**To do:** Go through the listing beneath and show each line containing the string "fork".
(Beginning of Data for this exercise)
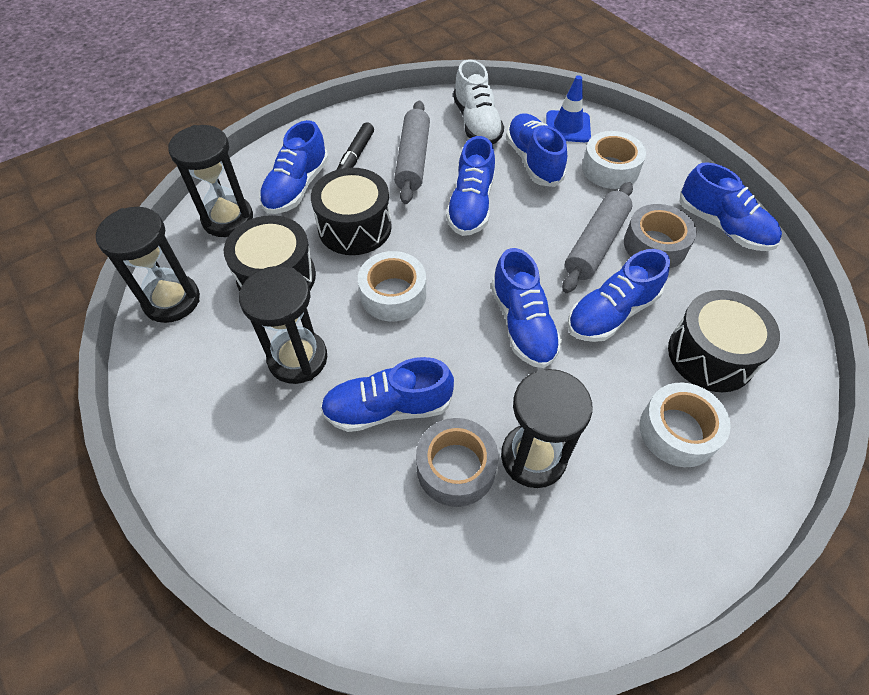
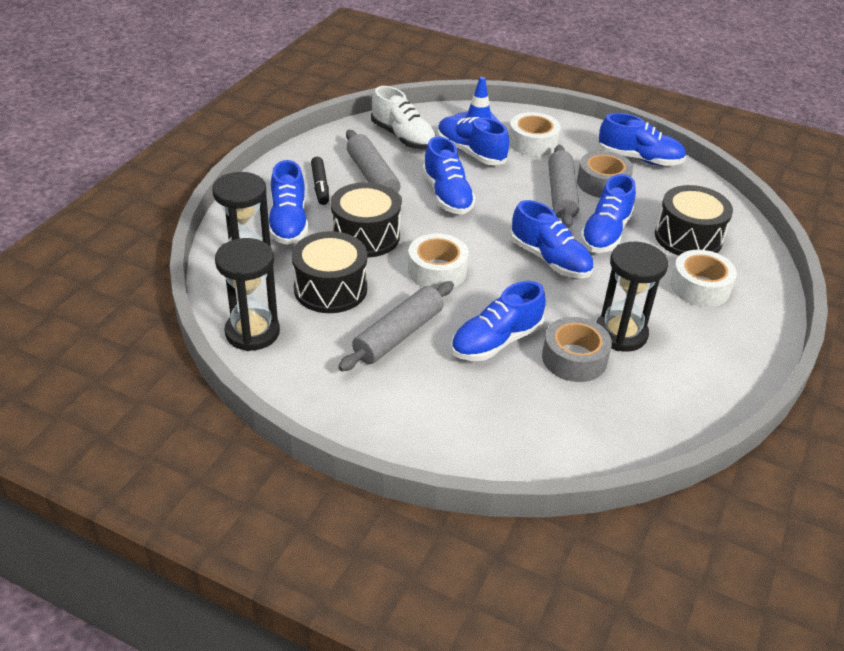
camera: 30 degrees left, 15 degrees down
(298, 358) = (398, 335): black hourglass -> grey rolling pin

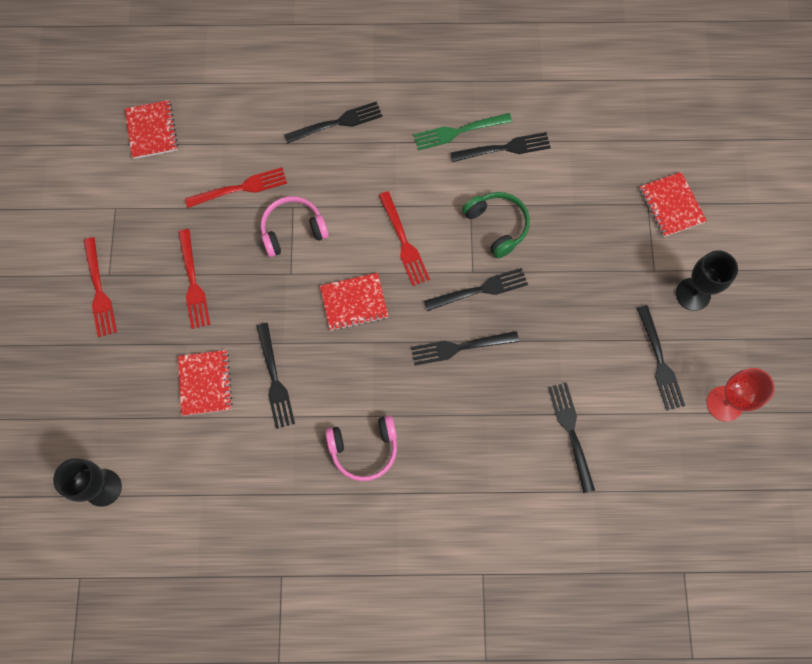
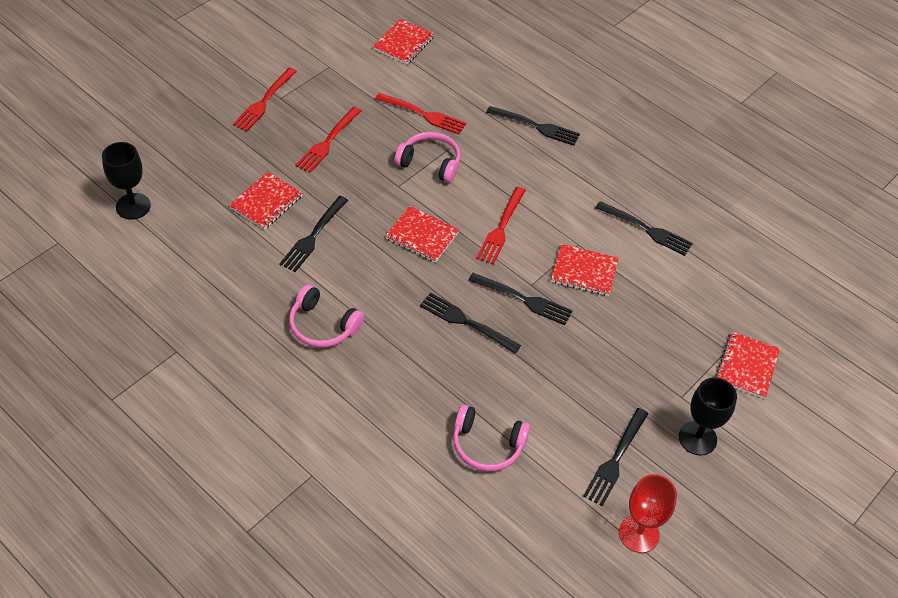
camera: 40 degrees right, 20 degrees down
(458, 131) = (622, 194): green fork -> none
(497, 226) = (584, 271): green headphones -> red notebook
(571, 432) = (487, 445): black fork -> pink headphones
(End of Data for this exercise)
**Reply:**
(458, 131) = (622, 194): green fork -> none
(571, 432) = (487, 445): black fork -> pink headphones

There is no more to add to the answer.